### Problem statement
Starting at the line that contains "R8: 1.6k (n3, n11) -> 470 (n3, n11)" and ending at the line that contains "R7: 680 (GND, n11) -> none", the lines below are to be given again exactly, with nothing added.

### Data for analysis
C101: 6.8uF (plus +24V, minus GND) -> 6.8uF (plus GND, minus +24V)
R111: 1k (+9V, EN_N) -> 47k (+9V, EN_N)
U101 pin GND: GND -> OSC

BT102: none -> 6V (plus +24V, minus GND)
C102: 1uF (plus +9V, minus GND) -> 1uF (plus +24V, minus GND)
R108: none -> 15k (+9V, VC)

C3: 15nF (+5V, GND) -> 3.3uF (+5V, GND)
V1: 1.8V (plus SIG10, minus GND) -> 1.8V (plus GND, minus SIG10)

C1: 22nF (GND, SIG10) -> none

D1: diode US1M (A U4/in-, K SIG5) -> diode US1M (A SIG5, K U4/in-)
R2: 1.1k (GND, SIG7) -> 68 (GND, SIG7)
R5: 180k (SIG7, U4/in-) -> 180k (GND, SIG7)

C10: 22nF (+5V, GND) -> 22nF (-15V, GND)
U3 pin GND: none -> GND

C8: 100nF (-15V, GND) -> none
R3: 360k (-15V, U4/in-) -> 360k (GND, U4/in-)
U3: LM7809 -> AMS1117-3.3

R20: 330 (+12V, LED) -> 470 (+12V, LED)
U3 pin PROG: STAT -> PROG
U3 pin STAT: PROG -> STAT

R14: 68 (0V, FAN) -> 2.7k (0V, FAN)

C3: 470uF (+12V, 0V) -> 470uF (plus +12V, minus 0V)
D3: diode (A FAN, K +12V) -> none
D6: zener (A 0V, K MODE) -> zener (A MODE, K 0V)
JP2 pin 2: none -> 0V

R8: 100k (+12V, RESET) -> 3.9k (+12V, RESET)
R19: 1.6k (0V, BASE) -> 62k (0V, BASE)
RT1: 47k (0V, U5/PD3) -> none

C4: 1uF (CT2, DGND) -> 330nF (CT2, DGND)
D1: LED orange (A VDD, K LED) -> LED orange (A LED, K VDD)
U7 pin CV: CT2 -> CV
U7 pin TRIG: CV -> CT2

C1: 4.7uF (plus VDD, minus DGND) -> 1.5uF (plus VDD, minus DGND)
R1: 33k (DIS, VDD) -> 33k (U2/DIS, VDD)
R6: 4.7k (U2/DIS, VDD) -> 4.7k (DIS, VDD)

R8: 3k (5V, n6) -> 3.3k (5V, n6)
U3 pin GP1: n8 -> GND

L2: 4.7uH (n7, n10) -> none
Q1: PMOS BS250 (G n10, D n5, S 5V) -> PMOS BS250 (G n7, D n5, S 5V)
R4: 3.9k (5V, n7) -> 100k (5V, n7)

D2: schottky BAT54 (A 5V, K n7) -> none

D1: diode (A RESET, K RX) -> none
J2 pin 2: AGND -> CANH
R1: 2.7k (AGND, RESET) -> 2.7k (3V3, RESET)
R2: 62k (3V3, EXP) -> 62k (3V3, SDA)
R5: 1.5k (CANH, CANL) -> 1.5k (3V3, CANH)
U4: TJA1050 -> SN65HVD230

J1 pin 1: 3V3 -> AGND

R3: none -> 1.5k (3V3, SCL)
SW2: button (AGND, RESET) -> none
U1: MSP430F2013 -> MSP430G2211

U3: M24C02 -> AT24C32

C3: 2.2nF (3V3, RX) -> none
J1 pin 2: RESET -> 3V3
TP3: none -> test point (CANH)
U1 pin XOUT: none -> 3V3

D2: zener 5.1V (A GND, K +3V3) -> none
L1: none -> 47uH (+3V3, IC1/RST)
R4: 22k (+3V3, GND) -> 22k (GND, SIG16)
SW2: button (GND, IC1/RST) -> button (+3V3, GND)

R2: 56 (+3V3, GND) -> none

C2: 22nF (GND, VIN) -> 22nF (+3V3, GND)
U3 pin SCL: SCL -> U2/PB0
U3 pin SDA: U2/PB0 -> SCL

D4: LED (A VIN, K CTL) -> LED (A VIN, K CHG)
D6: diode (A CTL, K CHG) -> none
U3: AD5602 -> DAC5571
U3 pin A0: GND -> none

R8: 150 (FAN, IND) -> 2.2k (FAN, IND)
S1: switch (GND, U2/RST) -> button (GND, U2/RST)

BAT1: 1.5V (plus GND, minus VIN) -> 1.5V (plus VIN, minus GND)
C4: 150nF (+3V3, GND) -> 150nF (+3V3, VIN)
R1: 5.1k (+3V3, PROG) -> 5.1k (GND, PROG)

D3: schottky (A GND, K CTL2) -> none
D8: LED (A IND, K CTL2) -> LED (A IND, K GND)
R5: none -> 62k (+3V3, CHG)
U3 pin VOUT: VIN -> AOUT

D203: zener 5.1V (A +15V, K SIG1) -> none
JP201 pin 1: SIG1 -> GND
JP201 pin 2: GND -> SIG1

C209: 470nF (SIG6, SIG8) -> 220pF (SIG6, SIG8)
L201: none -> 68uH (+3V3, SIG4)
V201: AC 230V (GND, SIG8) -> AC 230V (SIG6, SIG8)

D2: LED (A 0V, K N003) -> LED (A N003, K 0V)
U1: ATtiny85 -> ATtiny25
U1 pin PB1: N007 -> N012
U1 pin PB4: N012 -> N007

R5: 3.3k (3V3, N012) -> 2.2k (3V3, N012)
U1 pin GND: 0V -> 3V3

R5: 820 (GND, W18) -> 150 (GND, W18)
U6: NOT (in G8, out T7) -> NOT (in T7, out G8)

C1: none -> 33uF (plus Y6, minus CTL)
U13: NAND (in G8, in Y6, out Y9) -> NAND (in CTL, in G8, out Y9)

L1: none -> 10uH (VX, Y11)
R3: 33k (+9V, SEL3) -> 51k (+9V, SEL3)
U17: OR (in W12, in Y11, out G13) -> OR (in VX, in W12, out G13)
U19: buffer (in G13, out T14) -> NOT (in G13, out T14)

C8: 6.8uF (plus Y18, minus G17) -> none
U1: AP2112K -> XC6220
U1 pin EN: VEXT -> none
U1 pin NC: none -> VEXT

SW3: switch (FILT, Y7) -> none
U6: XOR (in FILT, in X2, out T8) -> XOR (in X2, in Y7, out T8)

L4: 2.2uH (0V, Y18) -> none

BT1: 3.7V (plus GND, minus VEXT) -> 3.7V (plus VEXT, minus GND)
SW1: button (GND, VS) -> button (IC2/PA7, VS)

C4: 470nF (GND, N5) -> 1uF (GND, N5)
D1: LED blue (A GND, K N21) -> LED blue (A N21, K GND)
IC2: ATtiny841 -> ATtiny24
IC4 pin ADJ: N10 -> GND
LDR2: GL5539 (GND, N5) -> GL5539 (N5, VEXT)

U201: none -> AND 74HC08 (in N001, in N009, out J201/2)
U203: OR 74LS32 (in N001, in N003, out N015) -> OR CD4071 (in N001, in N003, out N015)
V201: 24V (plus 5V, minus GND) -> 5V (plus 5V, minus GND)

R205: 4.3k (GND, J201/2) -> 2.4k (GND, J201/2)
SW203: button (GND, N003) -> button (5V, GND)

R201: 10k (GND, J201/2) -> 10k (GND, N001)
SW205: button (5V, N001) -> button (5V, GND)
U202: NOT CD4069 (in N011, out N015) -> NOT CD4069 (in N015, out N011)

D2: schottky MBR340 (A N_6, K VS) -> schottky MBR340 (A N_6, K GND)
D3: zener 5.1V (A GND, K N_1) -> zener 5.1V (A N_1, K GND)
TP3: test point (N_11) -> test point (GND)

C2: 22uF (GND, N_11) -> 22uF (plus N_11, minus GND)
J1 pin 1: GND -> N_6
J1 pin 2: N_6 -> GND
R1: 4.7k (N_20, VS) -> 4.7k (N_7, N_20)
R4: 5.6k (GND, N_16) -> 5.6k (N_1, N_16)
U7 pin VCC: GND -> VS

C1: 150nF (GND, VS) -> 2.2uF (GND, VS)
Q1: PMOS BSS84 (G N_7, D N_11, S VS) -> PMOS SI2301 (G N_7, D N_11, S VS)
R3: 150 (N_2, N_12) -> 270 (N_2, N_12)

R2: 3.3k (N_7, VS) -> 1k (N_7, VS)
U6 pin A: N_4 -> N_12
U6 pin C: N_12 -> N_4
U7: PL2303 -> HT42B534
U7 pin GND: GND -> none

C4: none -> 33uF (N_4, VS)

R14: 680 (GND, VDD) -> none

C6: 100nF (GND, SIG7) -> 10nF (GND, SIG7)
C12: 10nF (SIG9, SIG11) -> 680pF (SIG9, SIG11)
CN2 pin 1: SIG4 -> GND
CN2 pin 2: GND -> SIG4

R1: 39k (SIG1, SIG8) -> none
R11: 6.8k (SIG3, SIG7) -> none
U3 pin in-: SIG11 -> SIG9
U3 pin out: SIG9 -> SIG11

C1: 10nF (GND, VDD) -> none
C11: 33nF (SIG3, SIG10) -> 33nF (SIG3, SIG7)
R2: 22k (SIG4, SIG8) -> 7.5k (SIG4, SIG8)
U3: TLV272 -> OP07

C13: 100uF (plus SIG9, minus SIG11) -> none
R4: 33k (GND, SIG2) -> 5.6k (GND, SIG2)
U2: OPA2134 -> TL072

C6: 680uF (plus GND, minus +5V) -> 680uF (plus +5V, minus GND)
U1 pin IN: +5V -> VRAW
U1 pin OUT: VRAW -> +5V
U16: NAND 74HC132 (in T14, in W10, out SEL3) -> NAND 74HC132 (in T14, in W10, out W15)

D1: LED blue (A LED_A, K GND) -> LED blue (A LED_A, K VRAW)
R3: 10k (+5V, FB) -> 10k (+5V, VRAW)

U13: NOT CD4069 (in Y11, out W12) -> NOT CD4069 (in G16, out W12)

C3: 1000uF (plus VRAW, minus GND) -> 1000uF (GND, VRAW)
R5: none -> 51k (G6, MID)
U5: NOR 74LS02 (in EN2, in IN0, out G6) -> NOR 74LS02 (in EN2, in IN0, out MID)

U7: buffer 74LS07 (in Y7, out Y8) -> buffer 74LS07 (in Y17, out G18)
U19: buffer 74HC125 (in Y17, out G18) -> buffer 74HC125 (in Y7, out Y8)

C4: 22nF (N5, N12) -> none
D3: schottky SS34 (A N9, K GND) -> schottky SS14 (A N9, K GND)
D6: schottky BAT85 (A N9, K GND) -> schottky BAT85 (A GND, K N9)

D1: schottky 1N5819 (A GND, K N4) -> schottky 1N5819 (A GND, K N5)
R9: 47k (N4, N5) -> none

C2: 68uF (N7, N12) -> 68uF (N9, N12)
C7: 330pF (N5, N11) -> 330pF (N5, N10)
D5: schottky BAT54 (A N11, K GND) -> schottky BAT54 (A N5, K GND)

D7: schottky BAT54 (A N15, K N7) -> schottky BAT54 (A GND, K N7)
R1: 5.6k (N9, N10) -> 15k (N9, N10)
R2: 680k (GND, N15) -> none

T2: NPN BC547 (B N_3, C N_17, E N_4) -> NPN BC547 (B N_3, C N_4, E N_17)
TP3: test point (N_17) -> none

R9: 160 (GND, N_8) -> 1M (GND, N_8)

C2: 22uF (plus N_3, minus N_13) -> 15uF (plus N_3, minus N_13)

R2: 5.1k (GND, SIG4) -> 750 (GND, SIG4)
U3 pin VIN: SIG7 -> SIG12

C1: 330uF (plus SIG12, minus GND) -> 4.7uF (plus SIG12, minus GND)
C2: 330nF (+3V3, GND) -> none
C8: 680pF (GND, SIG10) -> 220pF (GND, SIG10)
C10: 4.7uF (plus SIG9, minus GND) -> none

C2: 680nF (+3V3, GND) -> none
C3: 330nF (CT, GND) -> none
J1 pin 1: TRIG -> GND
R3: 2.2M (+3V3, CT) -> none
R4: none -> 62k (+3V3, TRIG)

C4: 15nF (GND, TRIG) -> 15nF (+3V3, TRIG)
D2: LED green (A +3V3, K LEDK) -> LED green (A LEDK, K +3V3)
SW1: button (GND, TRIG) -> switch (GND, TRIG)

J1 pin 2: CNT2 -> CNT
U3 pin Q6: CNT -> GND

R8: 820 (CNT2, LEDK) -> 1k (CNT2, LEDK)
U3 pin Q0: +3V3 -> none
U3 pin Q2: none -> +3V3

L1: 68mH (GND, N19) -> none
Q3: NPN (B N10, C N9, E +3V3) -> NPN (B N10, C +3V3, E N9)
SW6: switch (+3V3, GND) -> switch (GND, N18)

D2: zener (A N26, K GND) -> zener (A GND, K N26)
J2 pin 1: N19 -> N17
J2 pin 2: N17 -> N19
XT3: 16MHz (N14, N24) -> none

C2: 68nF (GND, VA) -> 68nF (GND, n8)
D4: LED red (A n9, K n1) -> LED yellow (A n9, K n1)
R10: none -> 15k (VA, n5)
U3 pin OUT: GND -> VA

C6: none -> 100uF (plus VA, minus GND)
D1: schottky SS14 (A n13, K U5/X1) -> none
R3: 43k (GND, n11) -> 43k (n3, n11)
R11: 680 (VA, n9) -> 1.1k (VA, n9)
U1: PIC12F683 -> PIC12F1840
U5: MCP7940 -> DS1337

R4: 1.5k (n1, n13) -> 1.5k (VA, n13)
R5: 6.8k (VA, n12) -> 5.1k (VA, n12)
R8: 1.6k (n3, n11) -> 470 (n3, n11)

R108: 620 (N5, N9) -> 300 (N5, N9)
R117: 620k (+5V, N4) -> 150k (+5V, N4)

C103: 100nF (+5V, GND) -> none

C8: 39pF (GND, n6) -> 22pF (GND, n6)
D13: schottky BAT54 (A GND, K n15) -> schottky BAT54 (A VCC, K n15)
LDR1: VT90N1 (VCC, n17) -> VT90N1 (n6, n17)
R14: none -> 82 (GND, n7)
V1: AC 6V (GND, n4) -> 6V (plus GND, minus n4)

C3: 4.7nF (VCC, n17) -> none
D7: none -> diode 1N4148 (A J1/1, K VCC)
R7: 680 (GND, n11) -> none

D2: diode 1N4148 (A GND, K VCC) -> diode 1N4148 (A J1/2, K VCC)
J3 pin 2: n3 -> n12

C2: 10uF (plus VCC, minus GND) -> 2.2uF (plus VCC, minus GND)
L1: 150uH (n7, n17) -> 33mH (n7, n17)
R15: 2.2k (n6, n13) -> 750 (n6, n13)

### Result
R8: 1.6k (n3, n11) -> 470 (n3, n11)

R108: 620 (N5, N9) -> 300 (N5, N9)
R117: 620k (+5V, N4) -> 150k (+5V, N4)

C103: 100nF (+5V, GND) -> none

C8: 39pF (GND, n6) -> 22pF (GND, n6)
D13: schottky BAT54 (A GND, K n15) -> schottky BAT54 (A VCC, K n15)
LDR1: VT90N1 (VCC, n17) -> VT90N1 (n6, n17)
R14: none -> 82 (GND, n7)
V1: AC 6V (GND, n4) -> 6V (plus GND, minus n4)

C3: 4.7nF (VCC, n17) -> none
D7: none -> diode 1N4148 (A J1/1, K VCC)
R7: 680 (GND, n11) -> none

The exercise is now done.